### [STUDY MATERIAL]
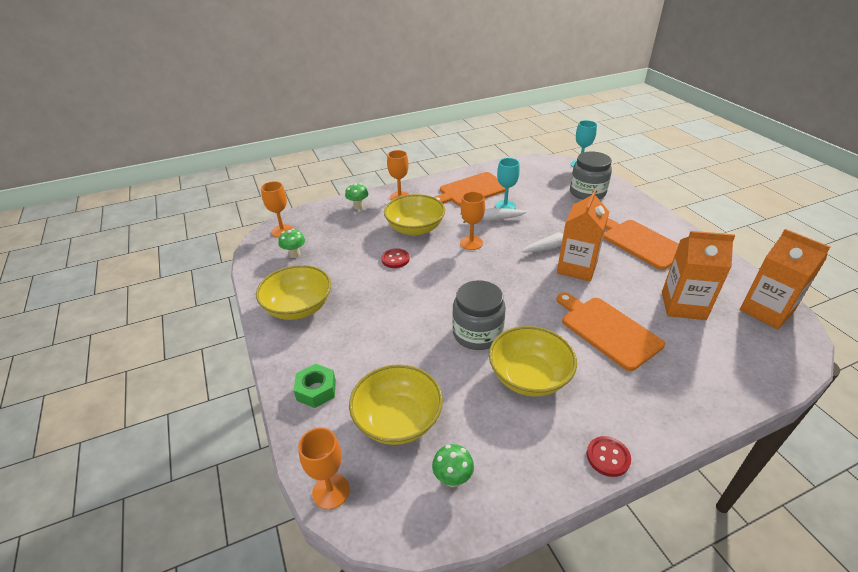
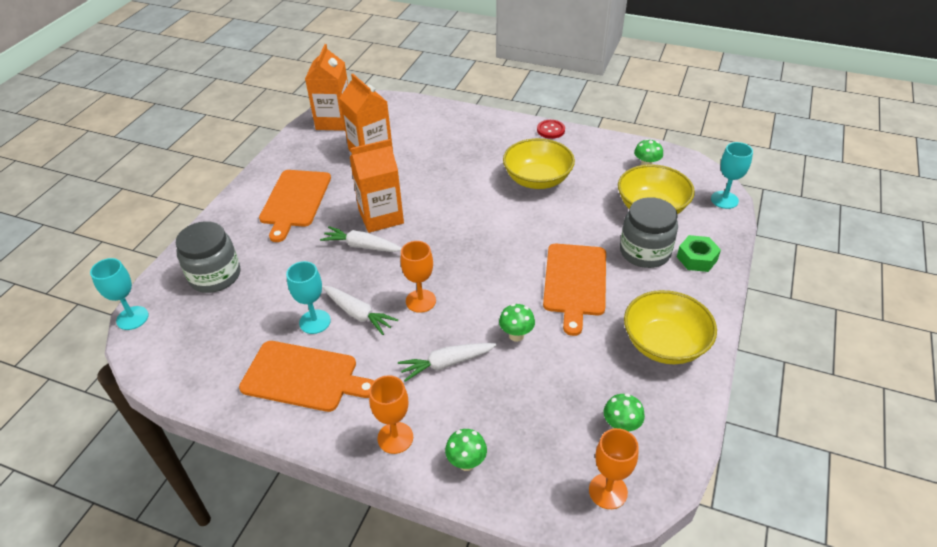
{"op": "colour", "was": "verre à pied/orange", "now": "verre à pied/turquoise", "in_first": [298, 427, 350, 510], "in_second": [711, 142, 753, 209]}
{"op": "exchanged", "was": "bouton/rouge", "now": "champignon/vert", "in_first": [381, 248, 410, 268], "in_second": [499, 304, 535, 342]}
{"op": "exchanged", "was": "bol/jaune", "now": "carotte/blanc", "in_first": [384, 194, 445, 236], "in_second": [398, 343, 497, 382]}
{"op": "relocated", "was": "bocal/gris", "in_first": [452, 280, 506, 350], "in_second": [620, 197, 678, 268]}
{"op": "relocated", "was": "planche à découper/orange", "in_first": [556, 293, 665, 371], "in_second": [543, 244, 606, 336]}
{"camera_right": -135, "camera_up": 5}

### [ACTIVITY]
Please show every line of the material that contains the string "orange".

### [SOLUTION]
{"op": "colour", "was": "verre à pied/orange", "now": "verre à pied/turquoise", "in_first": [298, 427, 350, 510], "in_second": [711, 142, 753, 209]}
{"op": "relocated", "was": "planche à découper/orange", "in_first": [556, 293, 665, 371], "in_second": [543, 244, 606, 336]}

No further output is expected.